[Extracted records]
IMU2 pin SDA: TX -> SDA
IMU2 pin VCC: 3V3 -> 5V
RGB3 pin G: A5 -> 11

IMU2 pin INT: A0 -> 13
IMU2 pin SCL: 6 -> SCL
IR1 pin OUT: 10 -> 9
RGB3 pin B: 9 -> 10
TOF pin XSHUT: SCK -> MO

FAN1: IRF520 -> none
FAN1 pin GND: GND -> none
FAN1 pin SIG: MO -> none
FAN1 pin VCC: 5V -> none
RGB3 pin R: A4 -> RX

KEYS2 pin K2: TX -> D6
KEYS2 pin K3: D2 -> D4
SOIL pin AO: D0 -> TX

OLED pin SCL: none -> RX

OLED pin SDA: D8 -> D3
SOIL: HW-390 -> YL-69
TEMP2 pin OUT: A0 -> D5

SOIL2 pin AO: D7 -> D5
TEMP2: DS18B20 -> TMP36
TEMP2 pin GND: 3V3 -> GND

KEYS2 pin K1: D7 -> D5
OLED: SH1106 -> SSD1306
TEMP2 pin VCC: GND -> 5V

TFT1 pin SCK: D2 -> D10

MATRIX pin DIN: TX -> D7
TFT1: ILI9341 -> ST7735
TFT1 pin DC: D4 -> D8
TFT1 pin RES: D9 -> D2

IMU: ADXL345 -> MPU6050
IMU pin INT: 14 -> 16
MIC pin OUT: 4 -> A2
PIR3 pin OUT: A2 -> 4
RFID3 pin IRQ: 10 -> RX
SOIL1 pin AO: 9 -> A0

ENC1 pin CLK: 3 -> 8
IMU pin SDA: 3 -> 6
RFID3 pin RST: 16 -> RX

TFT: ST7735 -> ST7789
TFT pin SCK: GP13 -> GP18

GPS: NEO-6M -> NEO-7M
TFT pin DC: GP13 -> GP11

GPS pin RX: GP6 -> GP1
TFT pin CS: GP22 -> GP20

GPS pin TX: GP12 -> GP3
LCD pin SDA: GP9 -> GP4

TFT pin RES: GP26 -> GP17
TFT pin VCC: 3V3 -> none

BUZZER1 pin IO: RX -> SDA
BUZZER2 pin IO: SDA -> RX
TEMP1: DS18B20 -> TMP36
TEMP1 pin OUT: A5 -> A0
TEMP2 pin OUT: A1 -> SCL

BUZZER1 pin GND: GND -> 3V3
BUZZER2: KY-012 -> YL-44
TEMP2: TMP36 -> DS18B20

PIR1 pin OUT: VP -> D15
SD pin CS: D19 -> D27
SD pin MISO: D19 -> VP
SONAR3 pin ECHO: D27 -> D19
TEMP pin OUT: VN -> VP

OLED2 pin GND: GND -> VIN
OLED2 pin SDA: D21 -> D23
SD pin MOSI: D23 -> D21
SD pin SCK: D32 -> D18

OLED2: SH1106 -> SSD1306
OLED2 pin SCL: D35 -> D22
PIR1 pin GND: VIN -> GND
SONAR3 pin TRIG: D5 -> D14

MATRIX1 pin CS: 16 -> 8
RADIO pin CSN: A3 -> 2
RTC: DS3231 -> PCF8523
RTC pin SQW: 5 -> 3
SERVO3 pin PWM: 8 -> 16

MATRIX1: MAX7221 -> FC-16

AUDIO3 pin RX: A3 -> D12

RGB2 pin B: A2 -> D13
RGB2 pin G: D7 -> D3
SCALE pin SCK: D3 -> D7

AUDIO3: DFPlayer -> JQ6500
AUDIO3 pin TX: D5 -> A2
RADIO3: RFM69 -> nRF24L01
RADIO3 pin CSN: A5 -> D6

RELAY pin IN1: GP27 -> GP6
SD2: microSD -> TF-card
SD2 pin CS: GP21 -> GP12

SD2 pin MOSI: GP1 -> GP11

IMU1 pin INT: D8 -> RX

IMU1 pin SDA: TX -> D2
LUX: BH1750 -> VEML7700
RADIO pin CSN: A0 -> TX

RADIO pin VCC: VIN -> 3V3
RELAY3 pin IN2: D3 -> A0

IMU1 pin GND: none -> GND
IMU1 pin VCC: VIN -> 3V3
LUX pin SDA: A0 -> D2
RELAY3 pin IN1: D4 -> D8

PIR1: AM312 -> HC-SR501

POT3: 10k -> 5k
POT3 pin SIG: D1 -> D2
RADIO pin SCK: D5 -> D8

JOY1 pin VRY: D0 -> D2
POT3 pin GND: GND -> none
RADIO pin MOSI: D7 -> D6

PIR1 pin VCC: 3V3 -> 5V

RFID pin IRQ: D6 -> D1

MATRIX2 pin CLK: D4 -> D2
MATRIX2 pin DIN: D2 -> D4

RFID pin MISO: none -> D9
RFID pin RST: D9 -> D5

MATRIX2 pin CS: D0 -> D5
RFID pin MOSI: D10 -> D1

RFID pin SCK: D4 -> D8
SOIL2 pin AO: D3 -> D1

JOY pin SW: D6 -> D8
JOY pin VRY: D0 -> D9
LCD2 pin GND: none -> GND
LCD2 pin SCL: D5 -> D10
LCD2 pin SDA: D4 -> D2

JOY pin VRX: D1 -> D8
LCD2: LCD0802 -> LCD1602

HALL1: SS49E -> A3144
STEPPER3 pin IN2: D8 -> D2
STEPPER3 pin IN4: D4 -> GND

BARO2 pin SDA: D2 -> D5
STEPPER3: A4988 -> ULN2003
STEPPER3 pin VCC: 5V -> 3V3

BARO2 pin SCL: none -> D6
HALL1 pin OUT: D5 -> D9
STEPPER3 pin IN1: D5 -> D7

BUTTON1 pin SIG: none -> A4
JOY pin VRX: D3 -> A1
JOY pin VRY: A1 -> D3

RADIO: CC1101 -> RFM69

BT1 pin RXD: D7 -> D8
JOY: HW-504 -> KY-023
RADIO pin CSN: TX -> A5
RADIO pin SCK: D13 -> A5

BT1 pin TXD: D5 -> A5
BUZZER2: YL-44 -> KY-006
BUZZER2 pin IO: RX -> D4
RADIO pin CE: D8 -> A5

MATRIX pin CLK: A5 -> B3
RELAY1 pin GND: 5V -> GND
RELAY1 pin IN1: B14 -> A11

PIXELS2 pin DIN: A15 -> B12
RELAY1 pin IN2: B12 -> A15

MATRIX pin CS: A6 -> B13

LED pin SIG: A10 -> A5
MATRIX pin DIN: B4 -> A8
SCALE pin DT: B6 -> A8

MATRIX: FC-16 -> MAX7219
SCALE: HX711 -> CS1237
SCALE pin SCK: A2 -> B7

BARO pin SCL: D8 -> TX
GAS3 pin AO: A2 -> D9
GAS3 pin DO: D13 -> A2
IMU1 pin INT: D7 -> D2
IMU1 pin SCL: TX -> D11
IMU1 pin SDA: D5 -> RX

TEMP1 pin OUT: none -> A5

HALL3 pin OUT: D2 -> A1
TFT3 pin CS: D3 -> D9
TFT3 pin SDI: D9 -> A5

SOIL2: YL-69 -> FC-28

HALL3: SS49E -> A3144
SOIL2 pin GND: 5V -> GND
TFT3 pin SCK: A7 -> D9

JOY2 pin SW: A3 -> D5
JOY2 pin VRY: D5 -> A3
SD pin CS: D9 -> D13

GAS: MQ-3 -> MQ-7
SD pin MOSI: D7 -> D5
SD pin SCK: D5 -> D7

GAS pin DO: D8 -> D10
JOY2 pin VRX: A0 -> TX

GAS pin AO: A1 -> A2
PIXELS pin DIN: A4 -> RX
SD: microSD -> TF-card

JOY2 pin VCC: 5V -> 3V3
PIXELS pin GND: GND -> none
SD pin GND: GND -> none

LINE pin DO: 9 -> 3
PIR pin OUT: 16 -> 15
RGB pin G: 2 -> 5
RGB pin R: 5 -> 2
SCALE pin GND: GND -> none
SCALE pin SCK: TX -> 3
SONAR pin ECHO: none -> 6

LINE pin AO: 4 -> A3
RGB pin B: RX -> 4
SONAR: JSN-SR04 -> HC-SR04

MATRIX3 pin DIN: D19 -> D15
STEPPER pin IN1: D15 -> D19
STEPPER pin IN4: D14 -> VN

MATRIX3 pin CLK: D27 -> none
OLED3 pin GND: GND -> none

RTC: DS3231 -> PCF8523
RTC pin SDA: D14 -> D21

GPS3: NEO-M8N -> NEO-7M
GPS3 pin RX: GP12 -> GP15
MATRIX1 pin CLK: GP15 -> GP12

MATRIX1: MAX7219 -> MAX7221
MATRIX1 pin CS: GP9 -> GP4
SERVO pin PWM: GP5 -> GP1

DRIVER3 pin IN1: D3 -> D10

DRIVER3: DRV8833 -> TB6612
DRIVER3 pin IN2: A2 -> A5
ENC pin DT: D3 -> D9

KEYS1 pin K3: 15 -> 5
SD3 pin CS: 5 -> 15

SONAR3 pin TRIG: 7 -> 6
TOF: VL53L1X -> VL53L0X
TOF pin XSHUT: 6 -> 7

Your goal :: Both end lines included, restate word for word the lines above from the line with "TEMP1: DS18B20 -> TMP36" to the line with "OLED2: SH1106 -> SSD1306", and nothing else.

Solved exercise ::
TEMP1: DS18B20 -> TMP36
TEMP1 pin OUT: A5 -> A0
TEMP2 pin OUT: A1 -> SCL

BUZZER1 pin GND: GND -> 3V3
BUZZER2: KY-012 -> YL-44
TEMP2: TMP36 -> DS18B20

PIR1 pin OUT: VP -> D15
SD pin CS: D19 -> D27
SD pin MISO: D19 -> VP
SONAR3 pin ECHO: D27 -> D19
TEMP pin OUT: VN -> VP

OLED2 pin GND: GND -> VIN
OLED2 pin SDA: D21 -> D23
SD pin MOSI: D23 -> D21
SD pin SCK: D32 -> D18

OLED2: SH1106 -> SSD1306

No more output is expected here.